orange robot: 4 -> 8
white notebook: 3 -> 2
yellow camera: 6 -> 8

--

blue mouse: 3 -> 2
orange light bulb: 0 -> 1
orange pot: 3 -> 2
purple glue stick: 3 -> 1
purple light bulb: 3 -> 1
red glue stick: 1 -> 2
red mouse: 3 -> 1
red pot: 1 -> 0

---

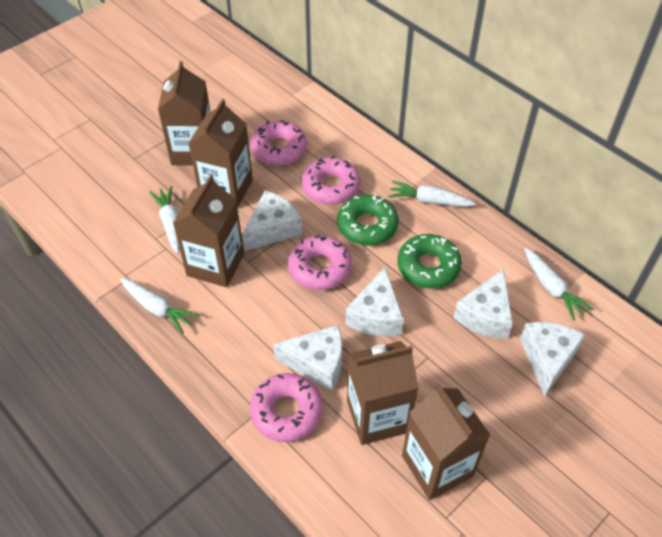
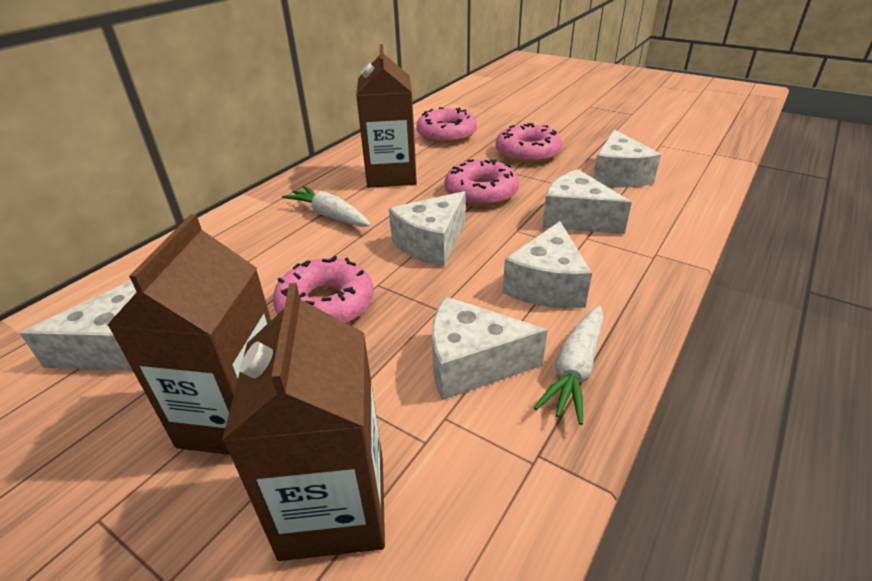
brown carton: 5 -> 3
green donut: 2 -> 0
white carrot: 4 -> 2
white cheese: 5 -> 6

§ **THE PROBLEM**: Above are some lines. Repeat exactly, and only, those from the line that has "orange pot: 3 -> 2" through the line that has "red pot: 1 -> 0".

§ **ANSWER TO THE EXERCISE**:
orange pot: 3 -> 2
purple glue stick: 3 -> 1
purple light bulb: 3 -> 1
red glue stick: 1 -> 2
red mouse: 3 -> 1
red pot: 1 -> 0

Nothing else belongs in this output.